Your answer should consist only of the lines from the line containing "D7: diode BAV21" through the last line below, each repeated exactly.

=== MATERIAL SHOWN ===
*** Begin section ***

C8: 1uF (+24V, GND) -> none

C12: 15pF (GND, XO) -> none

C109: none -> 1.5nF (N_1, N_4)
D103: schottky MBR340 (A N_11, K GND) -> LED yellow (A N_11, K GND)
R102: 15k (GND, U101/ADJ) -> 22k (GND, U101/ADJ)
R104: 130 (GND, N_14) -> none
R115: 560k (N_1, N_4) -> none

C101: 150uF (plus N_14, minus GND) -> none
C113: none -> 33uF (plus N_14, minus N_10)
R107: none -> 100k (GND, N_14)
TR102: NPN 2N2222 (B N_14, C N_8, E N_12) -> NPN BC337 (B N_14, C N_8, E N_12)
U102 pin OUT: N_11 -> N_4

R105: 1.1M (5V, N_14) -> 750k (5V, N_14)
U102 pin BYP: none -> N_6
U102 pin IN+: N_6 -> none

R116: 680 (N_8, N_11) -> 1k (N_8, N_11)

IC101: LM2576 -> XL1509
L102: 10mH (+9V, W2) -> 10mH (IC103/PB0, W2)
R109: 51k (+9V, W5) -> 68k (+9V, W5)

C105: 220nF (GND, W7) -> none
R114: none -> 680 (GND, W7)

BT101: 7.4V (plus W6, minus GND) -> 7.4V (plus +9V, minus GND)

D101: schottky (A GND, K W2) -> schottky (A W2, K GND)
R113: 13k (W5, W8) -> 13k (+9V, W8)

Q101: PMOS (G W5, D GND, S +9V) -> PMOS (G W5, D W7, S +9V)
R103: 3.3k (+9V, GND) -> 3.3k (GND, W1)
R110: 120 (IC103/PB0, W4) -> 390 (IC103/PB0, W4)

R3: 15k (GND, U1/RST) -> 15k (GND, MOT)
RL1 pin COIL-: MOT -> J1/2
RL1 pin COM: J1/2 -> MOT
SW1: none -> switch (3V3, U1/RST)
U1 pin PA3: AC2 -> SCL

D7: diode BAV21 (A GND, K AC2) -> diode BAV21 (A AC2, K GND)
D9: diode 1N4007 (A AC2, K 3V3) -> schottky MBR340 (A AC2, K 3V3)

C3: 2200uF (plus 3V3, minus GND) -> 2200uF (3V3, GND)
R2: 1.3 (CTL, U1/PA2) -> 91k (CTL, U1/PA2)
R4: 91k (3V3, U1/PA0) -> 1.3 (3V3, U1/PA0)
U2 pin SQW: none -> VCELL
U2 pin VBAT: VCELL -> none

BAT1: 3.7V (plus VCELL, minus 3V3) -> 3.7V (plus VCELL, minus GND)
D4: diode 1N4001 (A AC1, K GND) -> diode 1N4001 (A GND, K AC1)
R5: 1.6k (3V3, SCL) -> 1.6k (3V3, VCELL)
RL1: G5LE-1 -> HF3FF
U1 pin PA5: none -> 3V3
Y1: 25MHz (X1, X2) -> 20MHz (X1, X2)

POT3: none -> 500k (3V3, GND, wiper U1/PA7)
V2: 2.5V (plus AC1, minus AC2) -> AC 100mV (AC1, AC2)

*** End section ***

=== WRITTEN REPLY ===
D7: diode BAV21 (A GND, K AC2) -> diode BAV21 (A AC2, K GND)
D9: diode 1N4007 (A AC2, K 3V3) -> schottky MBR340 (A AC2, K 3V3)

C3: 2200uF (plus 3V3, minus GND) -> 2200uF (3V3, GND)
R2: 1.3 (CTL, U1/PA2) -> 91k (CTL, U1/PA2)
R4: 91k (3V3, U1/PA0) -> 1.3 (3V3, U1/PA0)
U2 pin SQW: none -> VCELL
U2 pin VBAT: VCELL -> none

BAT1: 3.7V (plus VCELL, minus 3V3) -> 3.7V (plus VCELL, minus GND)
D4: diode 1N4001 (A AC1, K GND) -> diode 1N4001 (A GND, K AC1)
R5: 1.6k (3V3, SCL) -> 1.6k (3V3, VCELL)
RL1: G5LE-1 -> HF3FF
U1 pin PA5: none -> 3V3
Y1: 25MHz (X1, X2) -> 20MHz (X1, X2)

POT3: none -> 500k (3V3, GND, wiper U1/PA7)
V2: 2.5V (plus AC1, minus AC2) -> AC 100mV (AC1, AC2)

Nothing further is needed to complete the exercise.